• **TRY IT**:
Print all entries below exactly as they appear.
● ● ● ● ● ● ●
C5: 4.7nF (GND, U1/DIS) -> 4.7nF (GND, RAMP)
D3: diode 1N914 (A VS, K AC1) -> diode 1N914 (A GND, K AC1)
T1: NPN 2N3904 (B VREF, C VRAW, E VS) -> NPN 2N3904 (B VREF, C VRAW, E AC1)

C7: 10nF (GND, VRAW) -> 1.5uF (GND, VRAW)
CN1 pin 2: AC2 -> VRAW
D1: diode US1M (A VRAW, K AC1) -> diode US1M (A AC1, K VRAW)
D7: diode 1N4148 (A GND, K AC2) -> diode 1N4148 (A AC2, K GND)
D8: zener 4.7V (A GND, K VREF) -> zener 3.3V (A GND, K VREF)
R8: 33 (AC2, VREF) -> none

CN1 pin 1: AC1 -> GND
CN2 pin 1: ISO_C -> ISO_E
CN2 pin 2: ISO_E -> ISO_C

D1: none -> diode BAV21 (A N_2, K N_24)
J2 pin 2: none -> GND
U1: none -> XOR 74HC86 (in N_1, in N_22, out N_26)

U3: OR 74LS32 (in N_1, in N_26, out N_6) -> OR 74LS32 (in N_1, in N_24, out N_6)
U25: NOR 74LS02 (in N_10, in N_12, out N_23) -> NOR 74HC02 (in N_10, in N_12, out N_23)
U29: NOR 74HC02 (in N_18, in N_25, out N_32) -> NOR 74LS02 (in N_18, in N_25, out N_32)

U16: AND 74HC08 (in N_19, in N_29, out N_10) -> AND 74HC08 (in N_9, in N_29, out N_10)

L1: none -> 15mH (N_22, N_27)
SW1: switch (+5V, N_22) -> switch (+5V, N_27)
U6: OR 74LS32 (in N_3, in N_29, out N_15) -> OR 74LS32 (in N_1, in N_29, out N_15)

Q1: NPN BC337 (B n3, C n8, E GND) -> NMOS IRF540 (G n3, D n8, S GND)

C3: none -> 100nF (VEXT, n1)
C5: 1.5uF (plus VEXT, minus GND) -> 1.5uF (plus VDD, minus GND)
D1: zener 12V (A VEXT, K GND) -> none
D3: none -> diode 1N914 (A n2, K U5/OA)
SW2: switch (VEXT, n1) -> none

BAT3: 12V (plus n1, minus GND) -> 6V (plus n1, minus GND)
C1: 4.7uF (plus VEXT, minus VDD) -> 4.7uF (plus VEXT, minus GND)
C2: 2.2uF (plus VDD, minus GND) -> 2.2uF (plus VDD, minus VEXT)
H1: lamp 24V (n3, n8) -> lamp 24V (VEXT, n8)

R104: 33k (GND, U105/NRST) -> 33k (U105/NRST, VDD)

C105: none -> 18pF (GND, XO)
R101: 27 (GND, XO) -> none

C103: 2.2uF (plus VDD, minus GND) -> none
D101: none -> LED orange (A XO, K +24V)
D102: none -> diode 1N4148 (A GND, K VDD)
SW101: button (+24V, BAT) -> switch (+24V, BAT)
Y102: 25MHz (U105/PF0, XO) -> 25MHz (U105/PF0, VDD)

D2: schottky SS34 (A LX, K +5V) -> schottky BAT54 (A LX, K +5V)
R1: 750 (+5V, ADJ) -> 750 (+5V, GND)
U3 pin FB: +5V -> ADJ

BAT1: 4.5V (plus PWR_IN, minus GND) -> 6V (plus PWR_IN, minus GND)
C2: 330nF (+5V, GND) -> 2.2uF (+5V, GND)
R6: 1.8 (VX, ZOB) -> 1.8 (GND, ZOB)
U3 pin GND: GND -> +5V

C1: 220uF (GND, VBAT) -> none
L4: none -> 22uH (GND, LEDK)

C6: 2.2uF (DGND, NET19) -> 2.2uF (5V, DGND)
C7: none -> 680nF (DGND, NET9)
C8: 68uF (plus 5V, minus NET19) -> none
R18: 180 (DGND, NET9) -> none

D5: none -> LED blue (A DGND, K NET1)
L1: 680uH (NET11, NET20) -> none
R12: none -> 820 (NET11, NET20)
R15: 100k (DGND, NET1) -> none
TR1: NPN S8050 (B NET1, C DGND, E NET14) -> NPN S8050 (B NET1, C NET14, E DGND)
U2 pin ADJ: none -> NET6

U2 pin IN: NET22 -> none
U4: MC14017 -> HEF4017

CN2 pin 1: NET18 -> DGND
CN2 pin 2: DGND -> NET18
● ● ● ● ● ● ●
• **ANSWER SPACE**:
C5: 4.7nF (GND, U1/DIS) -> 4.7nF (GND, RAMP)
D3: diode 1N914 (A VS, K AC1) -> diode 1N914 (A GND, K AC1)
T1: NPN 2N3904 (B VREF, C VRAW, E VS) -> NPN 2N3904 (B VREF, C VRAW, E AC1)

C7: 10nF (GND, VRAW) -> 1.5uF (GND, VRAW)
CN1 pin 2: AC2 -> VRAW
D1: diode US1M (A VRAW, K AC1) -> diode US1M (A AC1, K VRAW)
D7: diode 1N4148 (A GND, K AC2) -> diode 1N4148 (A AC2, K GND)
D8: zener 4.7V (A GND, K VREF) -> zener 3.3V (A GND, K VREF)
R8: 33 (AC2, VREF) -> none

CN1 pin 1: AC1 -> GND
CN2 pin 1: ISO_C -> ISO_E
CN2 pin 2: ISO_E -> ISO_C

D1: none -> diode BAV21 (A N_2, K N_24)
J2 pin 2: none -> GND
U1: none -> XOR 74HC86 (in N_1, in N_22, out N_26)

U3: OR 74LS32 (in N_1, in N_26, out N_6) -> OR 74LS32 (in N_1, in N_24, out N_6)
U25: NOR 74LS02 (in N_10, in N_12, out N_23) -> NOR 74HC02 (in N_10, in N_12, out N_23)
U29: NOR 74HC02 (in N_18, in N_25, out N_32) -> NOR 74LS02 (in N_18, in N_25, out N_32)

U16: AND 74HC08 (in N_19, in N_29, out N_10) -> AND 74HC08 (in N_9, in N_29, out N_10)

L1: none -> 15mH (N_22, N_27)
SW1: switch (+5V, N_22) -> switch (+5V, N_27)
U6: OR 74LS32 (in N_3, in N_29, out N_15) -> OR 74LS32 (in N_1, in N_29, out N_15)

Q1: NPN BC337 (B n3, C n8, E GND) -> NMOS IRF540 (G n3, D n8, S GND)

C3: none -> 100nF (VEXT, n1)
C5: 1.5uF (plus VEXT, minus GND) -> 1.5uF (plus VDD, minus GND)
D1: zener 12V (A VEXT, K GND) -> none
D3: none -> diode 1N914 (A n2, K U5/OA)
SW2: switch (VEXT, n1) -> none

BAT3: 12V (plus n1, minus GND) -> 6V (plus n1, minus GND)
C1: 4.7uF (plus VEXT, minus VDD) -> 4.7uF (plus VEXT, minus GND)
C2: 2.2uF (plus VDD, minus GND) -> 2.2uF (plus VDD, minus VEXT)
H1: lamp 24V (n3, n8) -> lamp 24V (VEXT, n8)

R104: 33k (GND, U105/NRST) -> 33k (U105/NRST, VDD)

C105: none -> 18pF (GND, XO)
R101: 27 (GND, XO) -> none

C103: 2.2uF (plus VDD, minus GND) -> none
D101: none -> LED orange (A XO, K +24V)
D102: none -> diode 1N4148 (A GND, K VDD)
SW101: button (+24V, BAT) -> switch (+24V, BAT)
Y102: 25MHz (U105/PF0, XO) -> 25MHz (U105/PF0, VDD)

D2: schottky SS34 (A LX, K +5V) -> schottky BAT54 (A LX, K +5V)
R1: 750 (+5V, ADJ) -> 750 (+5V, GND)
U3 pin FB: +5V -> ADJ

BAT1: 4.5V (plus PWR_IN, minus GND) -> 6V (plus PWR_IN, minus GND)
C2: 330nF (+5V, GND) -> 2.2uF (+5V, GND)
R6: 1.8 (VX, ZOB) -> 1.8 (GND, ZOB)
U3 pin GND: GND -> +5V

C1: 220uF (GND, VBAT) -> none
L4: none -> 22uH (GND, LEDK)

C6: 2.2uF (DGND, NET19) -> 2.2uF (5V, DGND)
C7: none -> 680nF (DGND, NET9)
C8: 68uF (plus 5V, minus NET19) -> none
R18: 180 (DGND, NET9) -> none

D5: none -> LED blue (A DGND, K NET1)
L1: 680uH (NET11, NET20) -> none
R12: none -> 820 (NET11, NET20)
R15: 100k (DGND, NET1) -> none
TR1: NPN S8050 (B NET1, C DGND, E NET14) -> NPN S8050 (B NET1, C NET14, E DGND)
U2 pin ADJ: none -> NET6

U2 pin IN: NET22 -> none
U4: MC14017 -> HEF4017

CN2 pin 1: NET18 -> DGND
CN2 pin 2: DGND -> NET18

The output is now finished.